Before-and-after change data:
+++

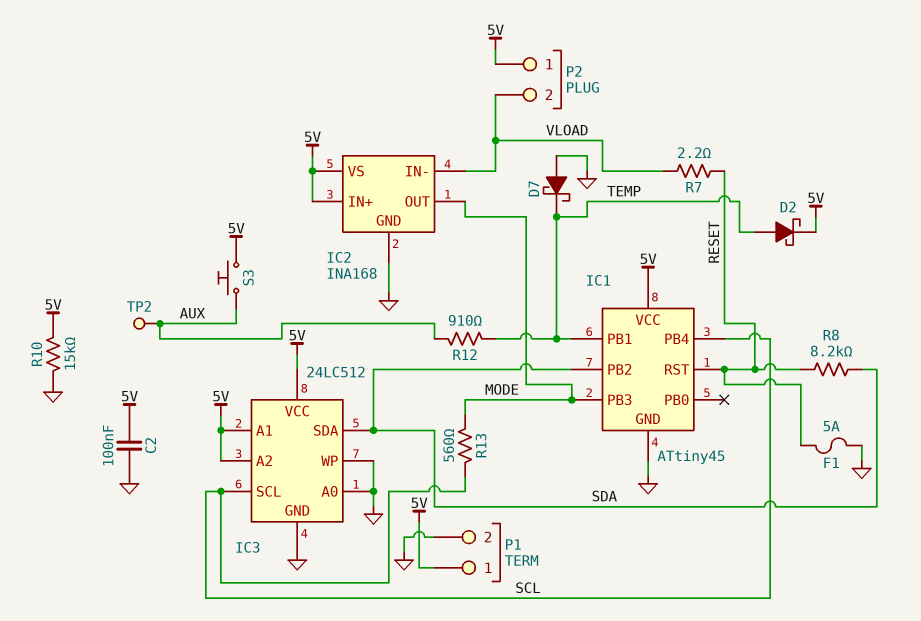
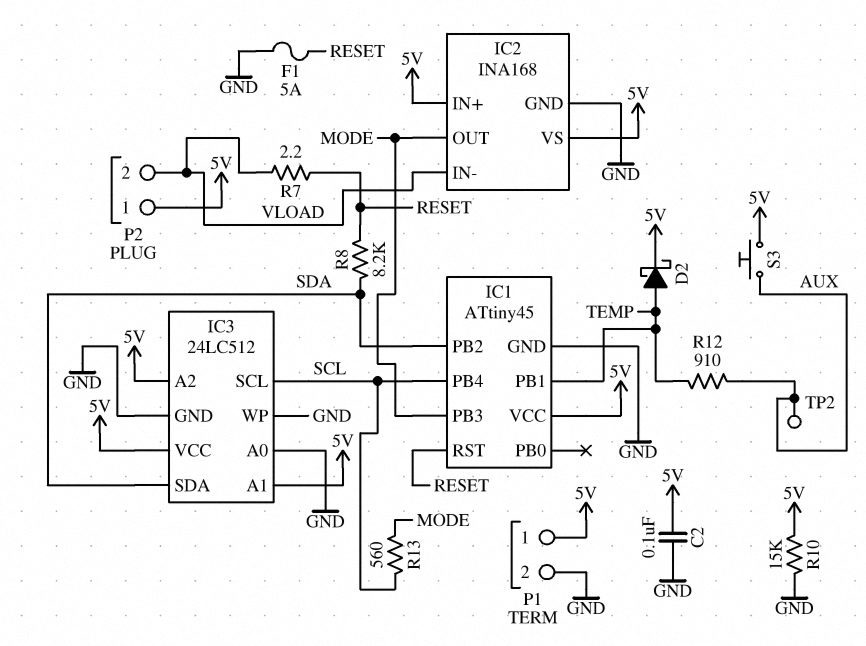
D7: schottky (A GND, K TEMP) -> none

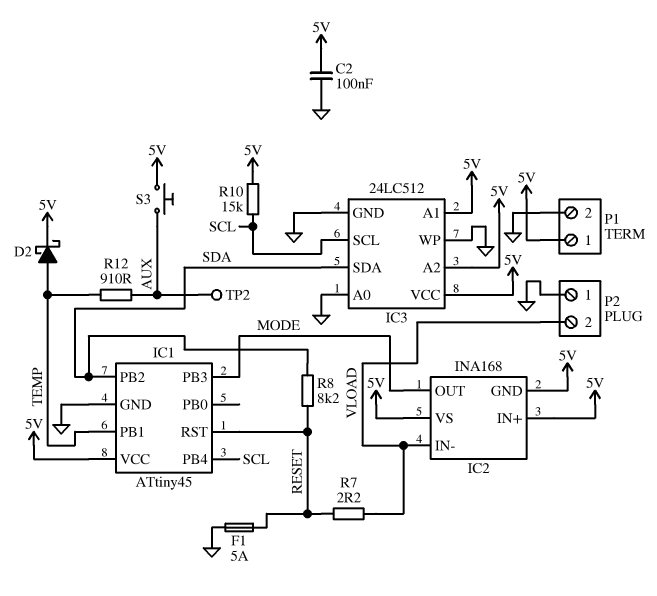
IC2 pin GND: GND -> 5V
P2 pin 1: 5V -> GND
R10: 15k (5V, GND) -> 15k (5V, SCL)
R13: 560 (MODE, SCL) -> none

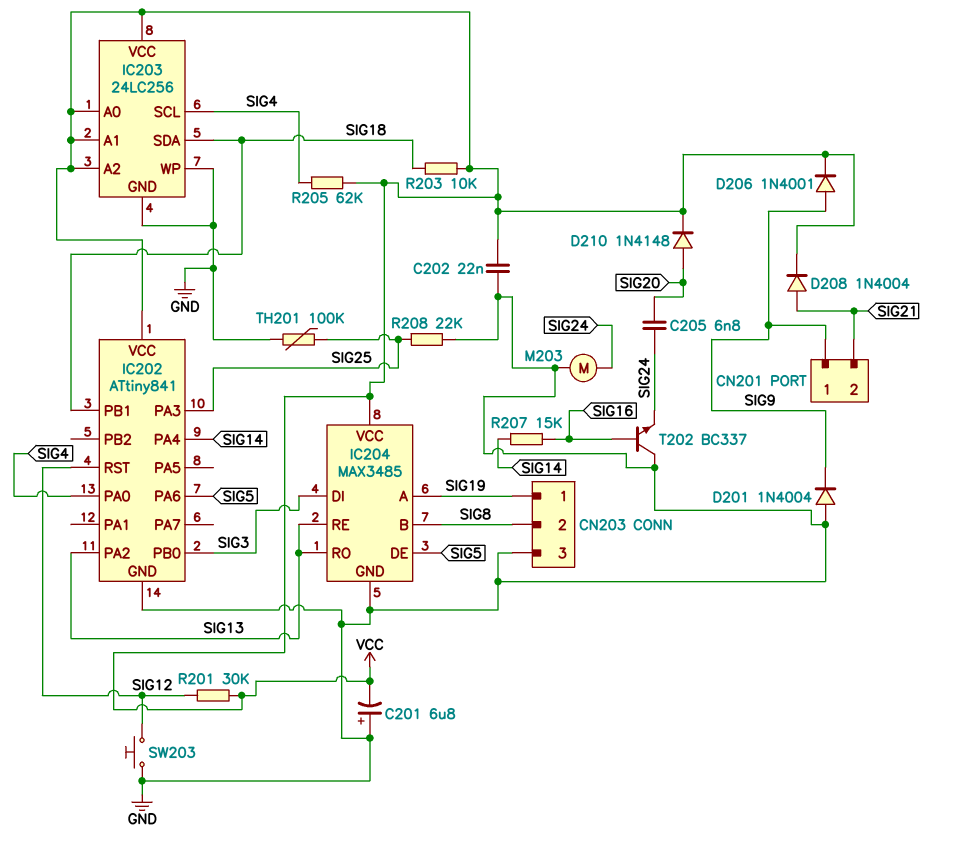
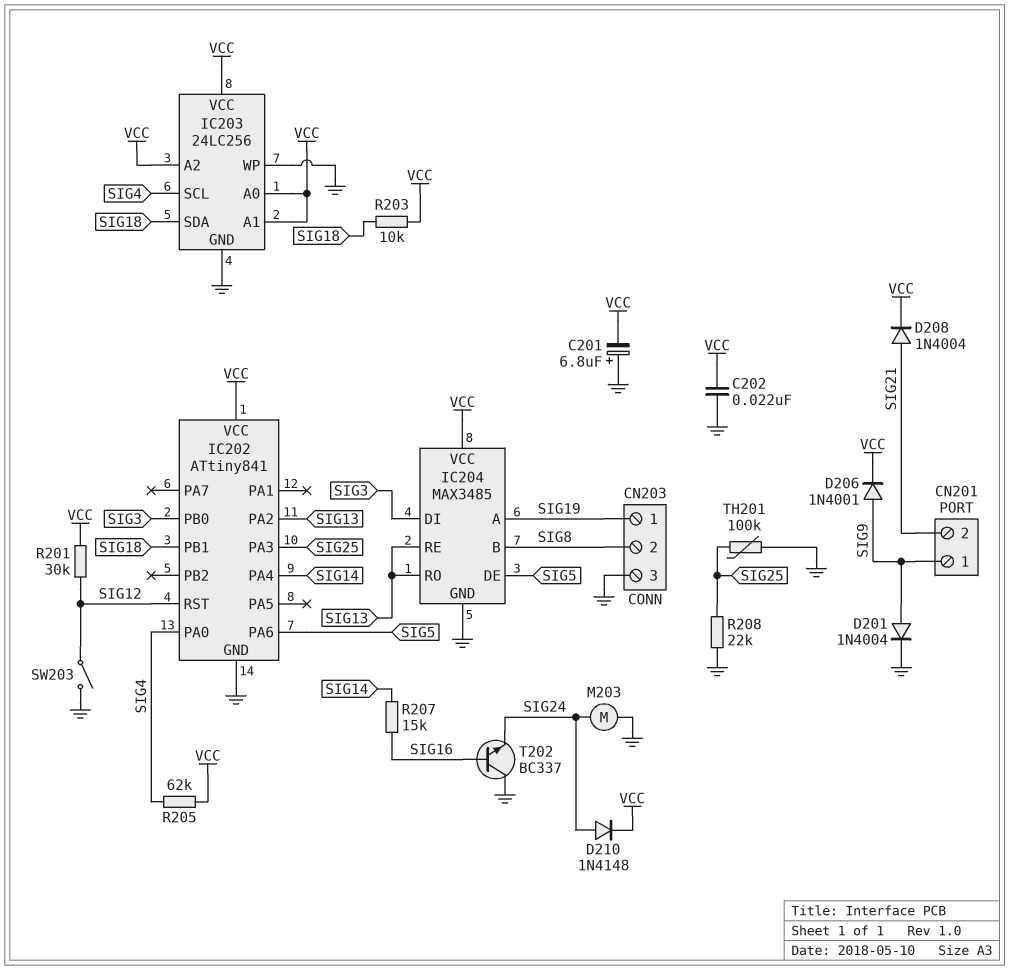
C205: 6.8nF (SIG20, SIG24) -> none
D201: diode 1N4004 (A GND, K SIG9) -> diode 1N4004 (A SIG9, K GND)
D210: diode 1N4148 (A SIG20, K VCC) -> diode 1N4148 (A SIG24, K VCC)
SW203: button (GND, SIG12) -> switch (GND, SIG12)

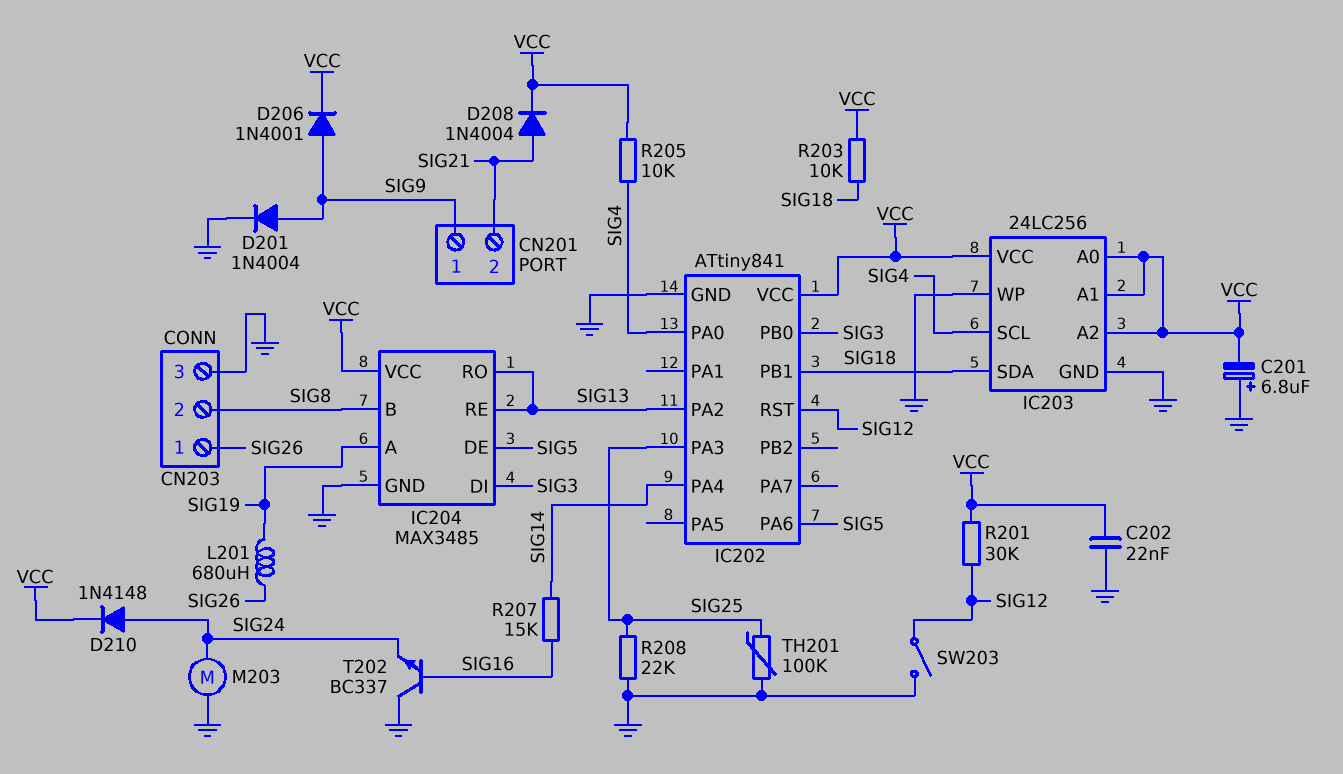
CN203 pin 1: SIG19 -> SIG26
L201: none -> 680uH (SIG19, SIG26)
R205: 62k (SIG4, VCC) -> 10k (SIG4, VCC)

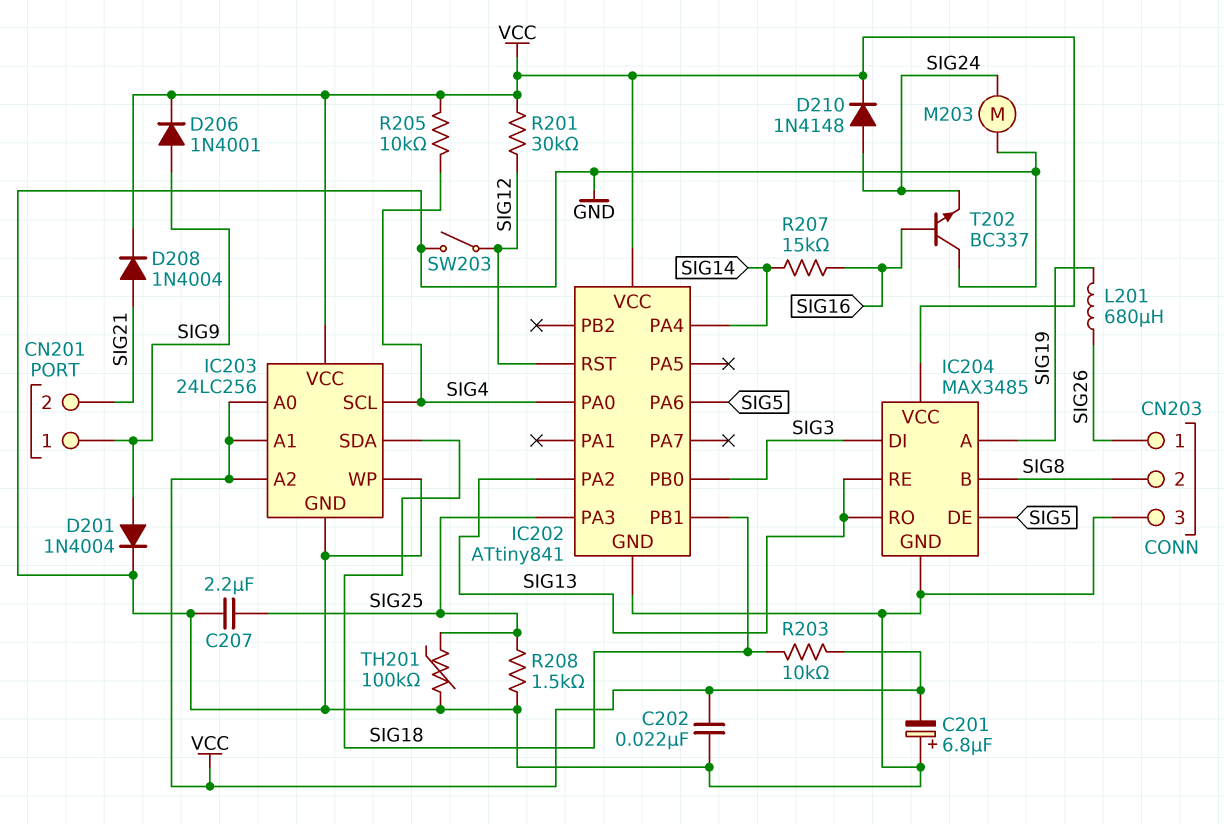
C207: none -> 2.2uF (GND, SIG25)
R208: 22k (GND, SIG25) -> 1.5k (GND, SIG25)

+++

Set the pictures aside and repeat only the lines from the one containing "C205: 6.8nF (SIG20, SIG24) -> none" through the last line of the entries above, exactly as they stand.

C205: 6.8nF (SIG20, SIG24) -> none
D201: diode 1N4004 (A GND, K SIG9) -> diode 1N4004 (A SIG9, K GND)
D210: diode 1N4148 (A SIG20, K VCC) -> diode 1N4148 (A SIG24, K VCC)
SW203: button (GND, SIG12) -> switch (GND, SIG12)

CN203 pin 1: SIG19 -> SIG26
L201: none -> 680uH (SIG19, SIG26)
R205: 62k (SIG4, VCC) -> 10k (SIG4, VCC)

C207: none -> 2.2uF (GND, SIG25)
R208: 22k (GND, SIG25) -> 1.5k (GND, SIG25)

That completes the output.